*JOB*
Rewrite the lines below with every "center point" changed to "midpoint" and nothing else altered. Omit the pictures from your version.

*DATA FOR PROCESSING*

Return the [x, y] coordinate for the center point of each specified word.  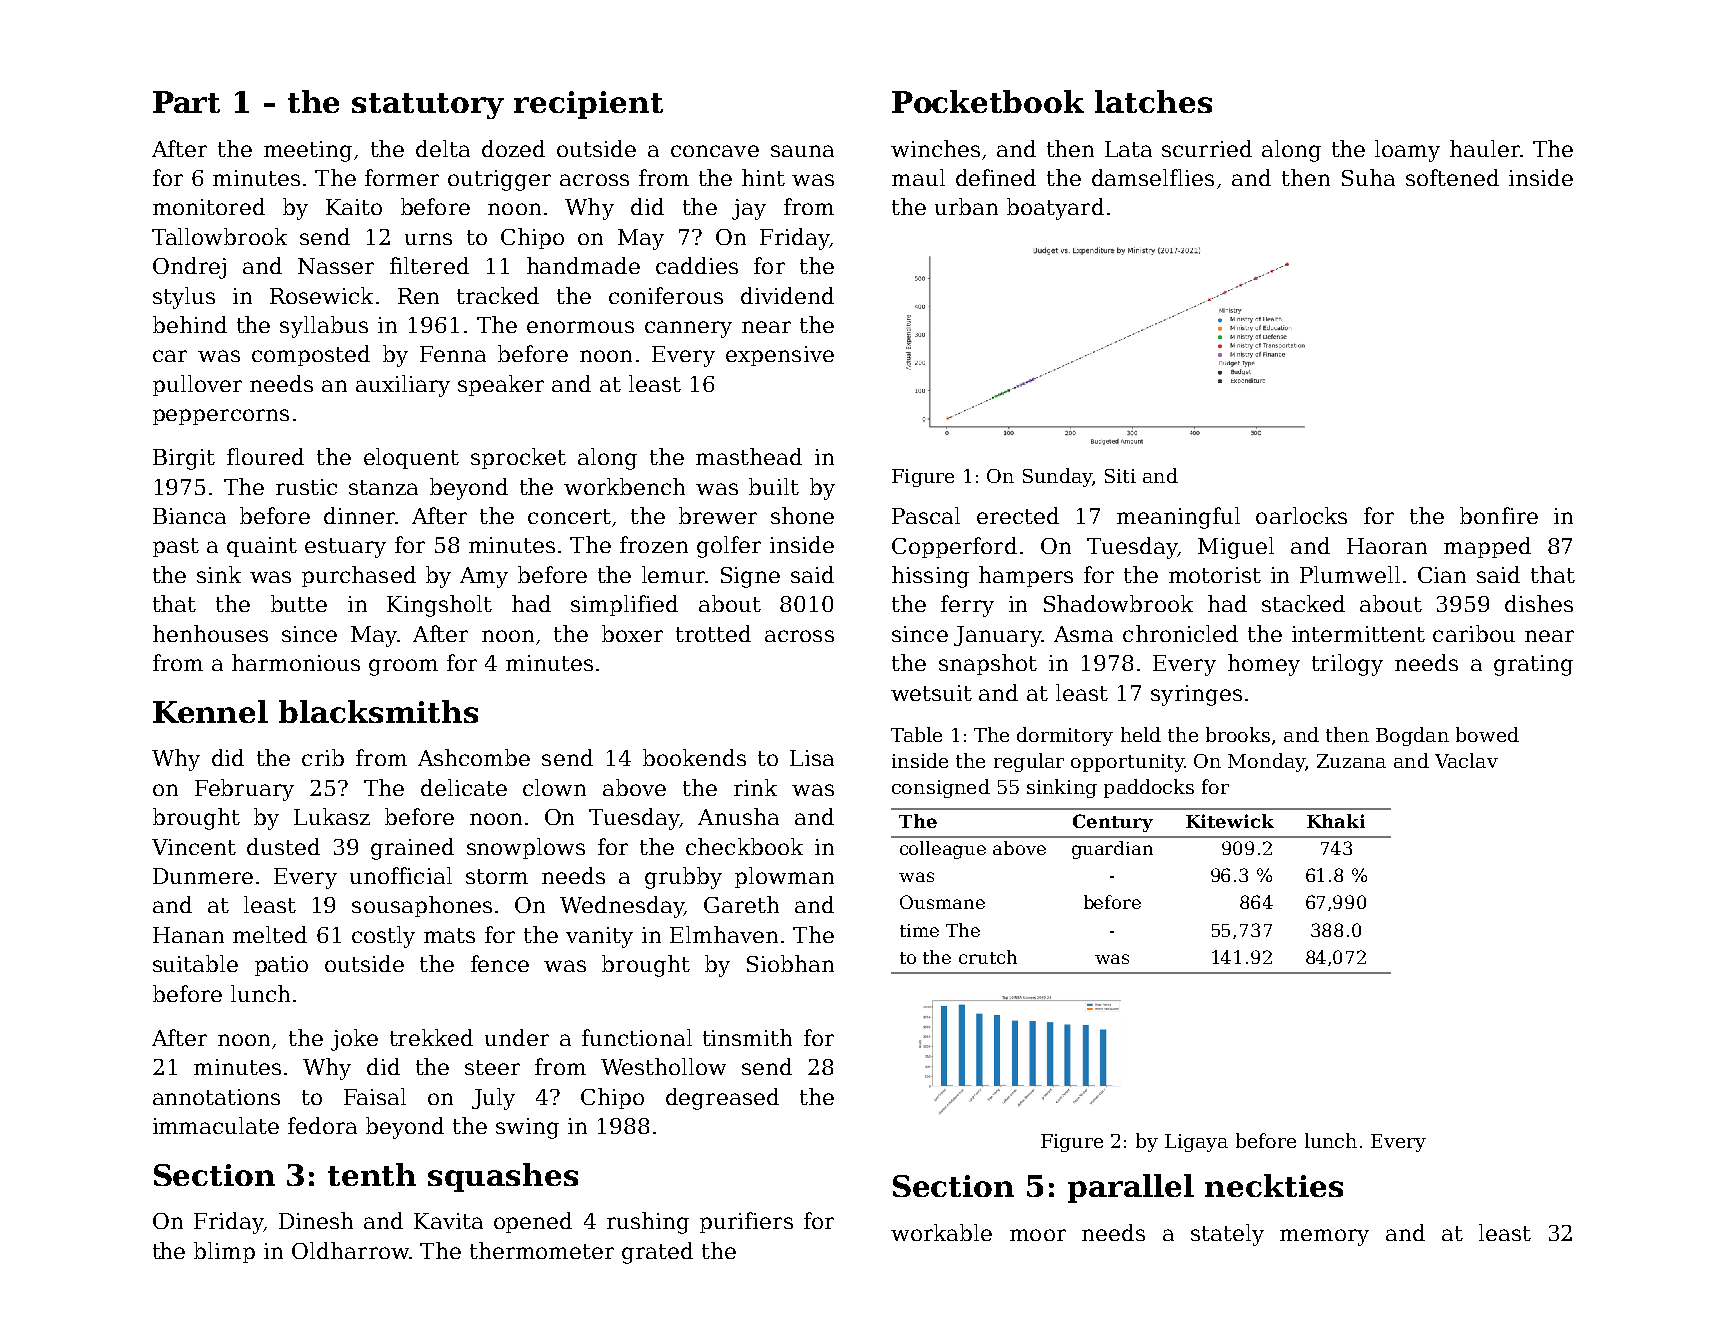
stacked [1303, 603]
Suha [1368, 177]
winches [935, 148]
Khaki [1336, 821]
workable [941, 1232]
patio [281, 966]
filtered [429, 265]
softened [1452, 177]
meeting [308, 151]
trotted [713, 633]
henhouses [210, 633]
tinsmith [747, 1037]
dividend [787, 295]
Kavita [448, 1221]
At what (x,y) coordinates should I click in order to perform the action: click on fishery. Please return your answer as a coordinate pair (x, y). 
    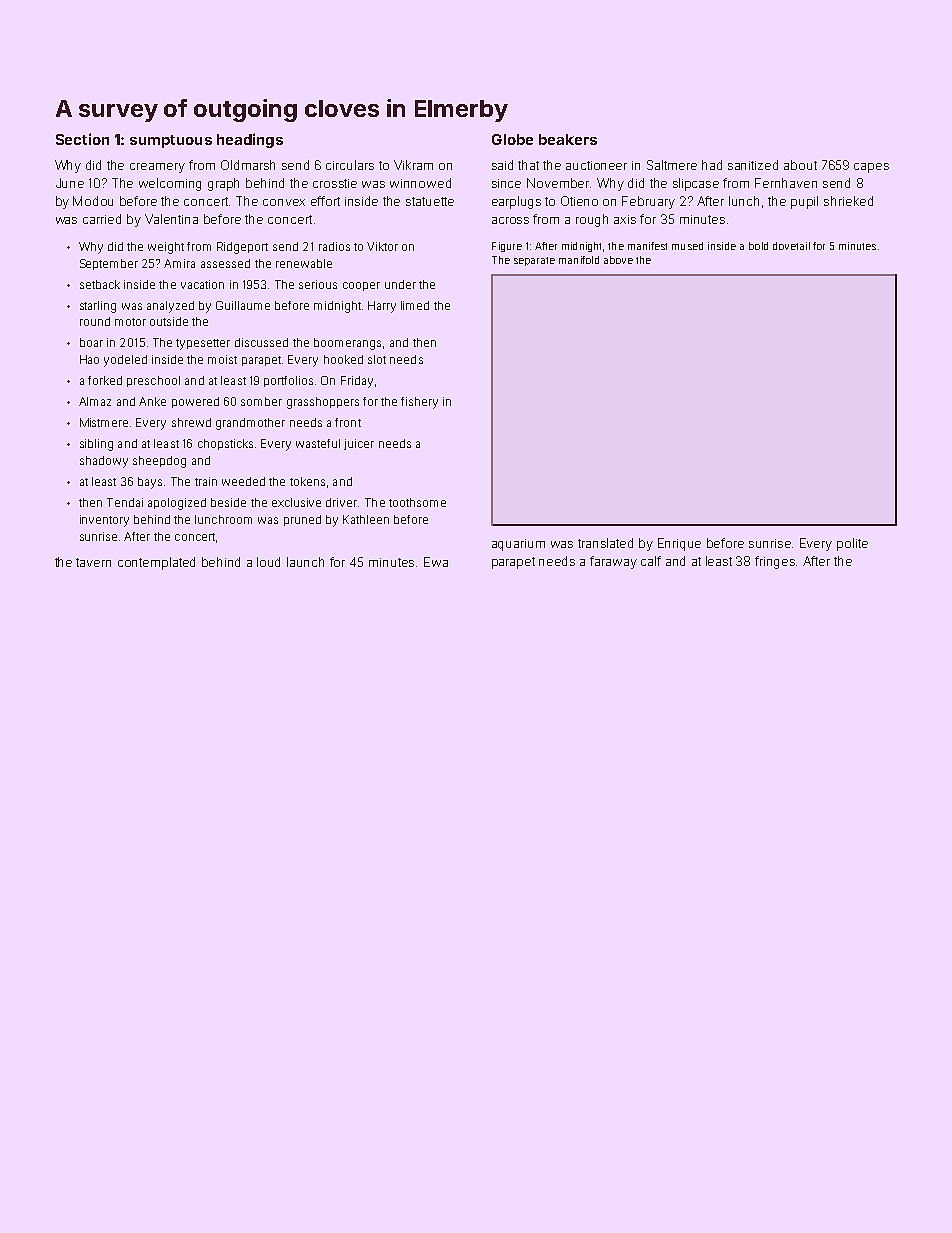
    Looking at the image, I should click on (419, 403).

*EXERCISE SOLUTION*
Return the [x, y] coordinate for the midpoint of each specified word.  
stacked [1303, 603]
Suha [1368, 177]
winches [935, 148]
Khaki [1336, 821]
workable [941, 1232]
patio [281, 966]
filtered [429, 265]
softened [1452, 177]
meeting [308, 151]
trotted [713, 633]
henhouses [210, 633]
tinsmith [747, 1037]
dividend [787, 295]
Kavita [448, 1221]
At what (x,y) coordinates should I click in order to perform the action: click on fishery. Please return your answer as a coordinate pair (x, y). 
    Looking at the image, I should click on (419, 403).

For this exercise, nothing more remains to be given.